## PROBLEM DETAILS
A faithful transcription of all the data, images excluded, is the required answer.

## DATA TO PROCESS
================
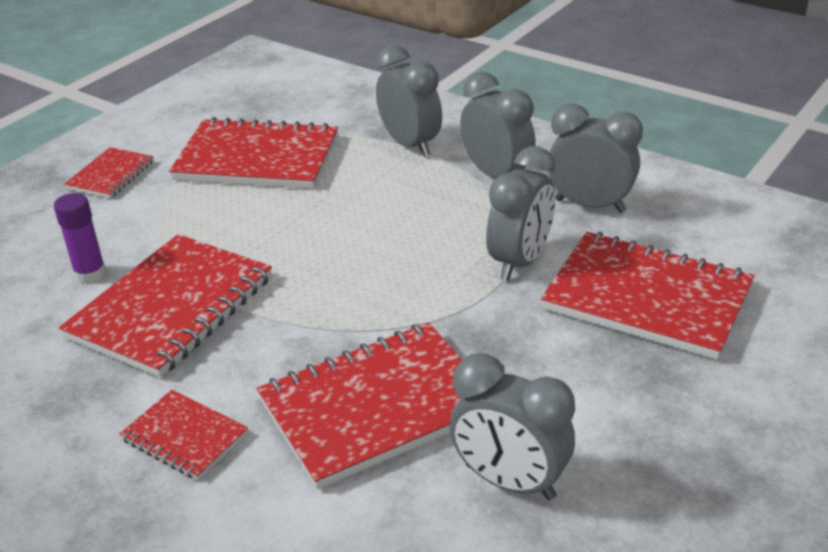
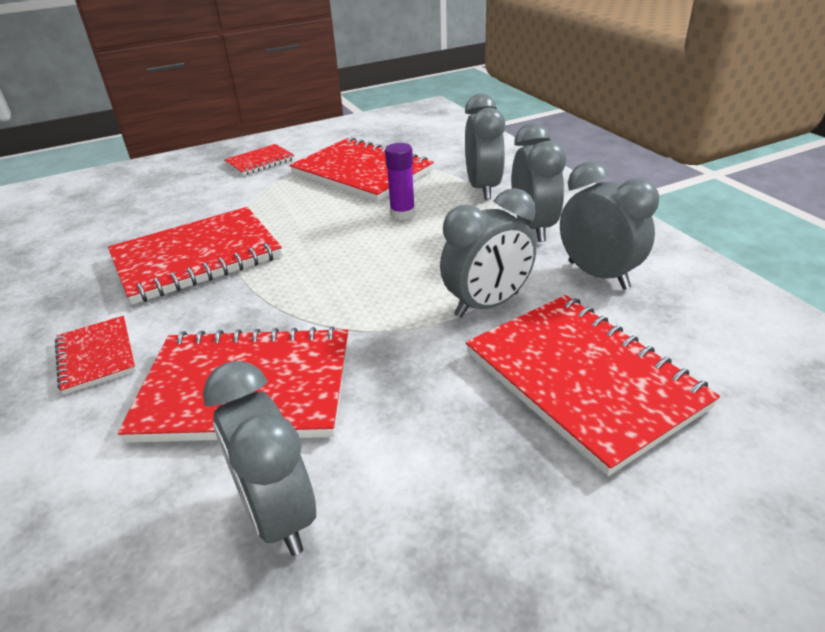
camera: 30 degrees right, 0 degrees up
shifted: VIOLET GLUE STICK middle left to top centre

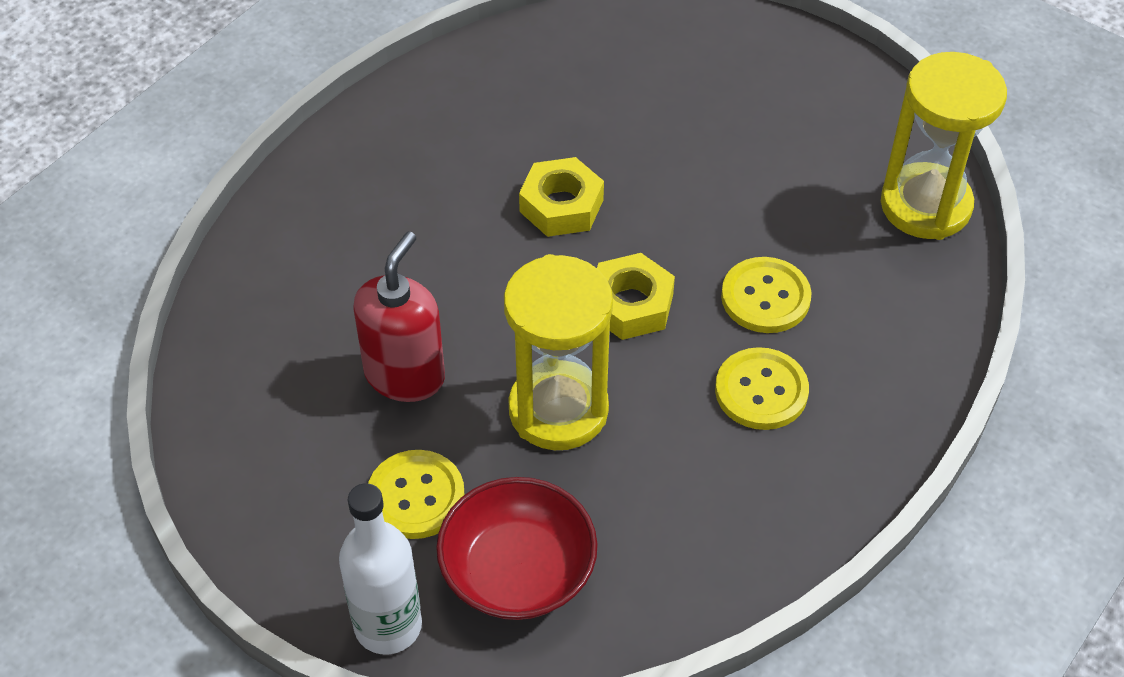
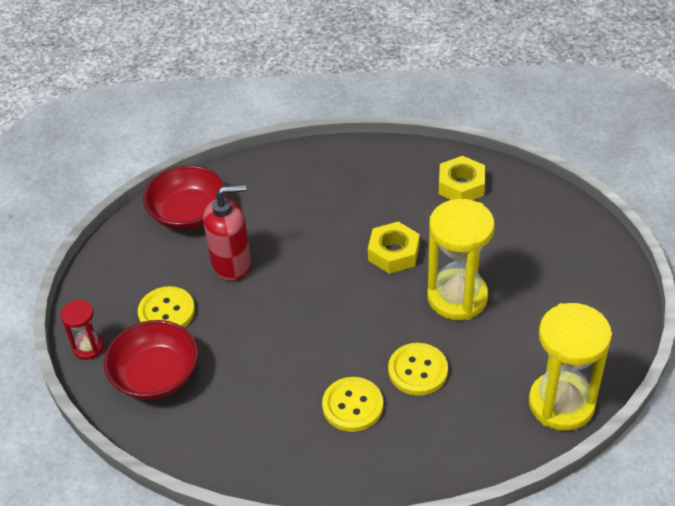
camera: 55 degrees right, 5 degrees down
new: CRIMSON BOWL (no. 2 from left) middle left
shifted: BRIGHT YELLOW HOURGLASS (no. 1 from left) centre to middle right; BRIGHT YELLOW HEXAGON NUT (no. 2 from left) centre to middle right
swapped: PURE WHITE DRINK BOTTLE bottom centre to CRIMSON HOURGLASS middle left

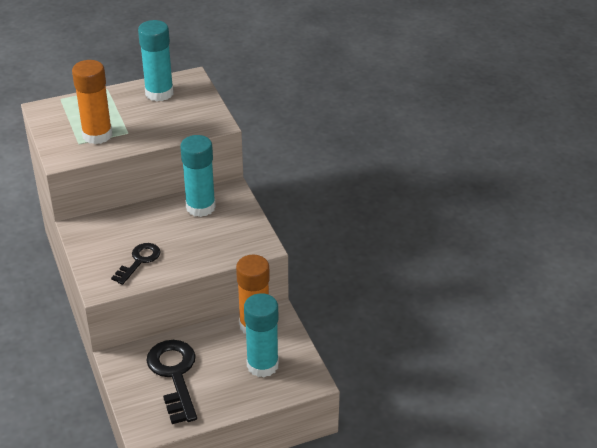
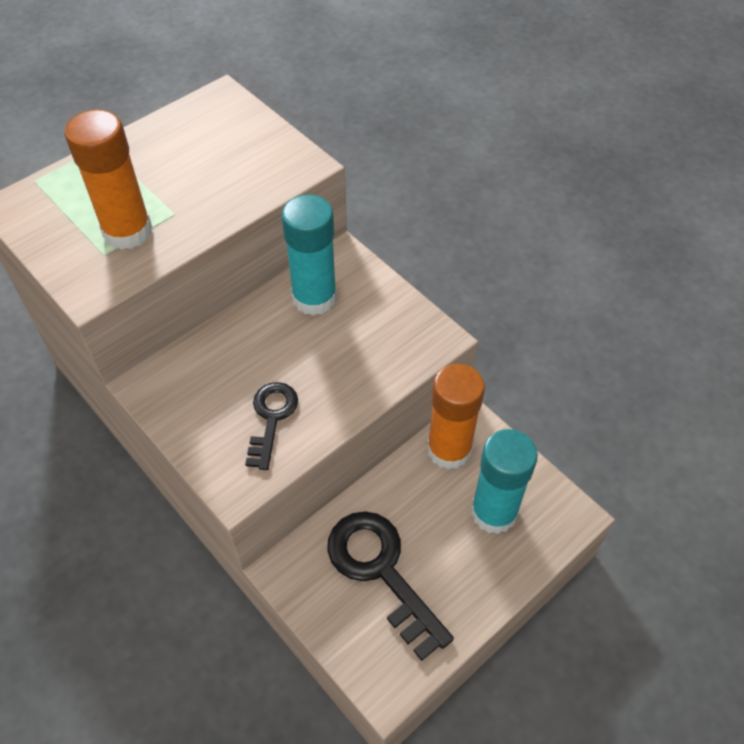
camera: 20 degrees left, 15 degrees up
gone: AQUA GLUE STICK (no. 1 from left) top left

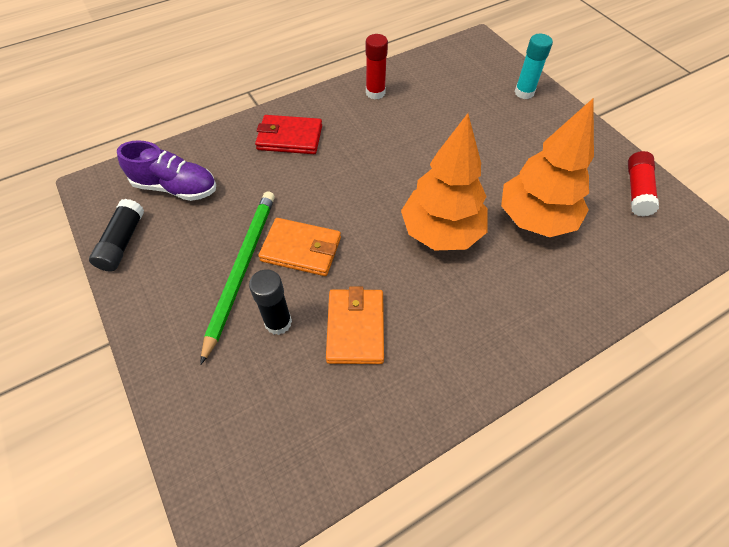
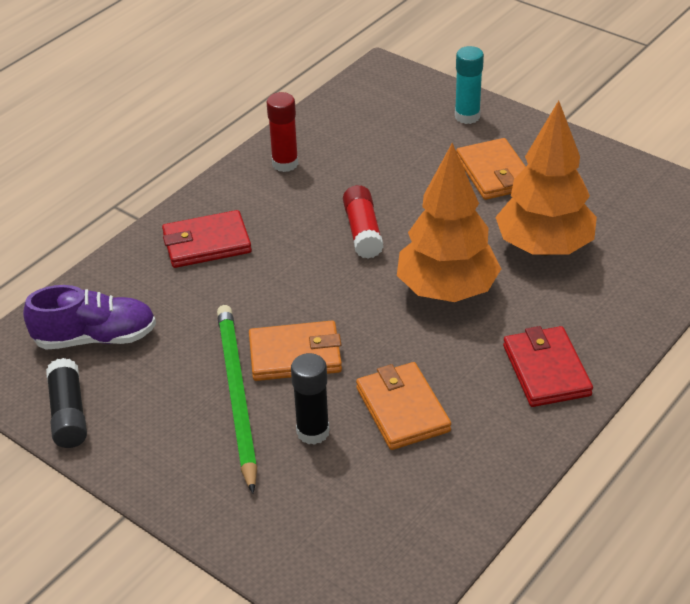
camera: 20 degrees left, 15 degrees down
new: ORANGE-COLOURED CARD WALLET (no. 3 from left) top right; CRIMSON CARD WALLET (no. 2 from left) middle right
shifted: CRIMSON GLUE STICK (no. 2 from left) middle right to centre

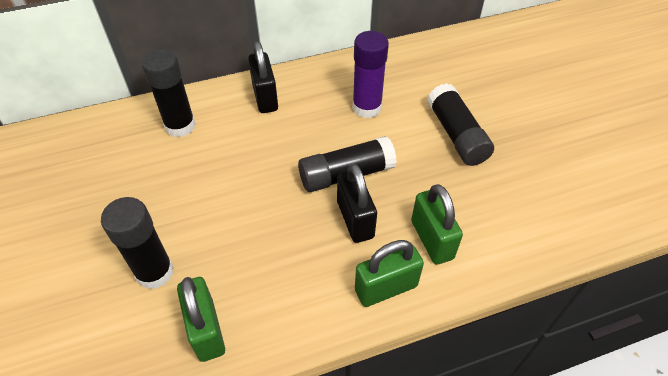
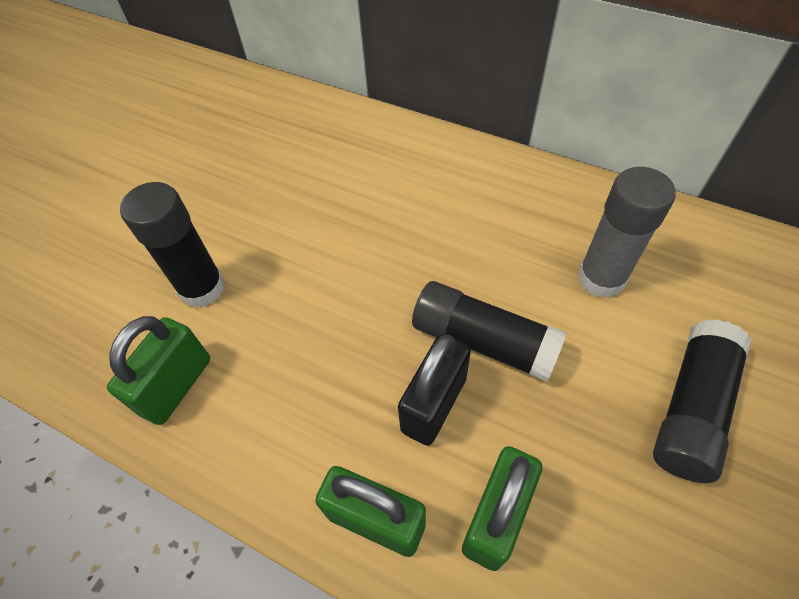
camera: 50 degrees right, 5 degrees up
gone: JET-BLACK GLUE STICK (no. 2 from left) top left; JET-BLACK LOCK (no. 1 from left) top centre
repainted: VIOLET GLUE STICK top centre to GRAY GLUE STICK middle right

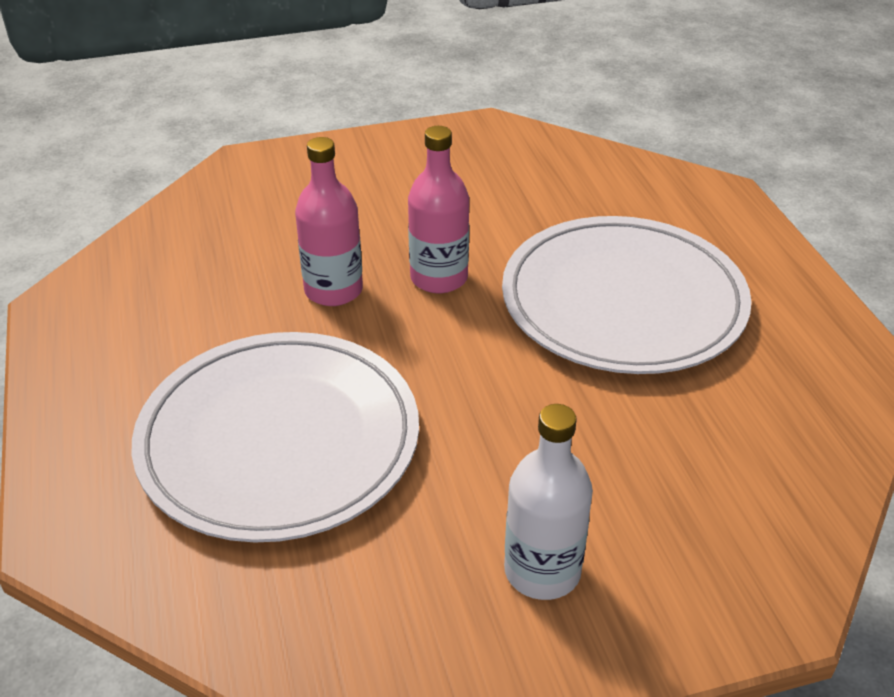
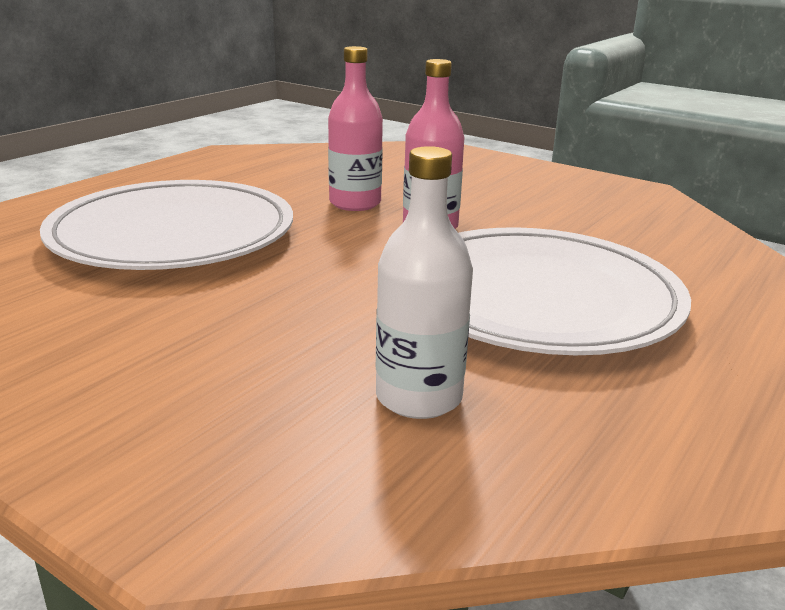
camera: 50 degrees right, 15 degrees down
shifted: PURE WHITE DRINK BOTTLE bottom centre to centre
================
## ANSWER TO THIS EXERCISE
camera: 30 degrees right, 0 degrees up
shifted: VIOLET GLUE STICK middle left to top centre

camera: 55 degrees right, 5 degrees down
new: CRIMSON BOWL (no. 2 from left) middle left
shifted: BRIGHT YELLOW HOURGLASS (no. 1 from left) centre to middle right; BRIGHT YELLOW HEXAGON NUT (no. 2 from left) centre to middle right
swapped: PURE WHITE DRINK BOTTLE bottom centre to CRIMSON HOURGLASS middle left

camera: 20 degrees left, 15 degrees up
gone: AQUA GLUE STICK (no. 1 from left) top left

camera: 20 degrees left, 15 degrees down
new: ORANGE-COLOURED CARD WALLET (no. 3 from left) top right; CRIMSON CARD WALLET (no. 2 from left) middle right
shifted: CRIMSON GLUE STICK (no. 2 from left) middle right to centre

camera: 50 degrees right, 5 degrees up
gone: JET-BLACK GLUE STICK (no. 2 from left) top left; JET-BLACK LOCK (no. 1 from left) top centre
repainted: VIOLET GLUE STICK top centre to GRAY GLUE STICK middle right

camera: 50 degrees right, 15 degrees down
shifted: PURE WHITE DRINK BOTTLE bottom centre to centre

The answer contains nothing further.